Task instructions →
Reproduce all of the data below, switching each occurrence of "top-left" to "upper-left" and keeping every other line and character as it stands.

======== The data ========

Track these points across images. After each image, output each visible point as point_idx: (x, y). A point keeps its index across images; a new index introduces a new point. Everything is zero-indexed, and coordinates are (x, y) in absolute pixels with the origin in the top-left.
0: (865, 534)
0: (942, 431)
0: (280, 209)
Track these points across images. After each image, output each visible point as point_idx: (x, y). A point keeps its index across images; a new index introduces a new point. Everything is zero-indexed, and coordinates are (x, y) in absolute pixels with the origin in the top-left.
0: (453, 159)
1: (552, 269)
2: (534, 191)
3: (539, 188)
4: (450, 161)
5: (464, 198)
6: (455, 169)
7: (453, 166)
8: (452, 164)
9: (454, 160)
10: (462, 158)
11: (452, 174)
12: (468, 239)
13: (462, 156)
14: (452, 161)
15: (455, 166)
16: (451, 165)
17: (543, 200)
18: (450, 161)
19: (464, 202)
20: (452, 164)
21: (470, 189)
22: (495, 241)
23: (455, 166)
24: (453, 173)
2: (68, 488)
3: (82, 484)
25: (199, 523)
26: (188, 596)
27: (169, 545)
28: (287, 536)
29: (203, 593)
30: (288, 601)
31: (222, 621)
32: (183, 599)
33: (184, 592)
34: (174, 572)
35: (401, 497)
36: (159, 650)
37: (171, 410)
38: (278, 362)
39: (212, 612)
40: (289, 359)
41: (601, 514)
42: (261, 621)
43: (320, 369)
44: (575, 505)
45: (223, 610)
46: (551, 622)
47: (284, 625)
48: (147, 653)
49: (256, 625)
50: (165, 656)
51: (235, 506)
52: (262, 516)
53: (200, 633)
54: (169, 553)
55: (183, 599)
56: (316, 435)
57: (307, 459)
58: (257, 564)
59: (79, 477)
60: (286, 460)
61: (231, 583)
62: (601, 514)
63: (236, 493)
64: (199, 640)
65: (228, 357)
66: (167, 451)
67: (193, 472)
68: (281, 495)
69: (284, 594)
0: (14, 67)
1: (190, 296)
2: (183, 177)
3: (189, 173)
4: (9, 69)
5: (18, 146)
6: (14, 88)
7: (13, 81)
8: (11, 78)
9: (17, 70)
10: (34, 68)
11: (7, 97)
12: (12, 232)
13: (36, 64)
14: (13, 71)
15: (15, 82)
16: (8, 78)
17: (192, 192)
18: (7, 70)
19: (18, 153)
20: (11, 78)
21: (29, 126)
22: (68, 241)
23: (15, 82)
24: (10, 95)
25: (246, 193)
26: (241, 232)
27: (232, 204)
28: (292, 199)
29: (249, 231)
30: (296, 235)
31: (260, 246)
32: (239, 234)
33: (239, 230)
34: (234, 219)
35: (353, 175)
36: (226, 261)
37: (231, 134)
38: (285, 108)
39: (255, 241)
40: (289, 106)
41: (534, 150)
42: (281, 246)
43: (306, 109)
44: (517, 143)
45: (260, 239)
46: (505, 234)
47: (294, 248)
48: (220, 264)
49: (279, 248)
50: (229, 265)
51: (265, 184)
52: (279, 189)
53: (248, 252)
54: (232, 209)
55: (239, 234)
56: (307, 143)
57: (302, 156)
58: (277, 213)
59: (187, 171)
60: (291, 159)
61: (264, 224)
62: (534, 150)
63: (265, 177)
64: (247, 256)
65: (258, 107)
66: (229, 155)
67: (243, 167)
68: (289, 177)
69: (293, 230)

========

Right answer →
Track these points across images. After each image, output each visible point as point_idx: (x, y). A point keeps its index across images; a new index introduces a new point. Everything is zero-indexed, and coordinates are (x, y) in absolute pixels with the origin in the upper-left.
0: (865, 534)
0: (942, 431)
0: (280, 209)
Track these points across images. After each image, output each visible point as point_idx: (x, y). A point keeps its index across images; a new index introduces a new point. Everything is zero-indexed, and coordinates are (x, y) in absolute pixels with the origin in the upper-left.
0: (453, 159)
1: (552, 269)
2: (534, 191)
3: (539, 188)
4: (450, 161)
5: (464, 198)
6: (455, 169)
7: (453, 166)
8: (452, 164)
9: (454, 160)
10: (462, 158)
11: (452, 174)
12: (468, 239)
13: (462, 156)
14: (452, 161)
15: (455, 166)
16: (451, 165)
17: (543, 200)
18: (450, 161)
19: (464, 202)
20: (452, 164)
21: (470, 189)
22: (495, 241)
23: (455, 166)
24: (453, 173)
2: (68, 488)
3: (82, 484)
25: (199, 523)
26: (188, 596)
27: (169, 545)
28: (287, 536)
29: (203, 593)
30: (288, 601)
31: (222, 621)
32: (183, 599)
33: (184, 592)
34: (174, 572)
35: (401, 497)
36: (159, 650)
37: (171, 410)
38: (278, 362)
39: (212, 612)
40: (289, 359)
41: (601, 514)
42: (261, 621)
43: (320, 369)
44: (575, 505)
45: (223, 610)
46: (551, 622)
47: (284, 625)
48: (147, 653)
49: (256, 625)
50: (165, 656)
51: (235, 506)
52: (262, 516)
53: (200, 633)
54: (169, 553)
55: (183, 599)
56: (316, 435)
57: (307, 459)
58: (257, 564)
59: (79, 477)
60: (286, 460)
61: (231, 583)
62: (601, 514)
63: (236, 493)
64: (199, 640)
65: (228, 357)
66: (167, 451)
67: (193, 472)
68: (281, 495)
69: (284, 594)
0: (14, 67)
1: (190, 296)
2: (183, 177)
3: (189, 173)
4: (9, 69)
5: (18, 146)
6: (14, 88)
7: (13, 81)
8: (11, 78)
9: (17, 70)
10: (34, 68)
11: (7, 97)
12: (12, 232)
13: (36, 64)
14: (13, 71)
15: (15, 82)
16: (8, 78)
17: (192, 192)
18: (7, 70)
19: (18, 153)
20: (11, 78)
21: (29, 126)
22: (68, 241)
23: (15, 82)
24: (10, 95)
25: (246, 193)
26: (241, 232)
27: (232, 204)
28: (292, 199)
29: (249, 231)
30: (296, 235)
31: (260, 246)
32: (239, 234)
33: (239, 230)
34: (234, 219)
35: (353, 175)
36: (226, 261)
37: (231, 134)
38: (285, 108)
39: (255, 241)
40: (289, 106)
41: (534, 150)
42: (281, 246)
43: (306, 109)
44: (517, 143)
45: (260, 239)
46: (505, 234)
47: (294, 248)
48: (220, 264)
49: (279, 248)
50: (229, 265)
51: (265, 184)
52: (279, 189)
53: (248, 252)
54: (232, 209)
55: (239, 234)
56: (307, 143)
57: (302, 156)
58: (277, 213)
59: (187, 171)
60: (291, 159)
61: (264, 224)
62: (534, 150)
63: (265, 177)
64: (247, 256)
65: (258, 107)
66: (229, 155)
67: (243, 167)
68: (289, 177)
69: (293, 230)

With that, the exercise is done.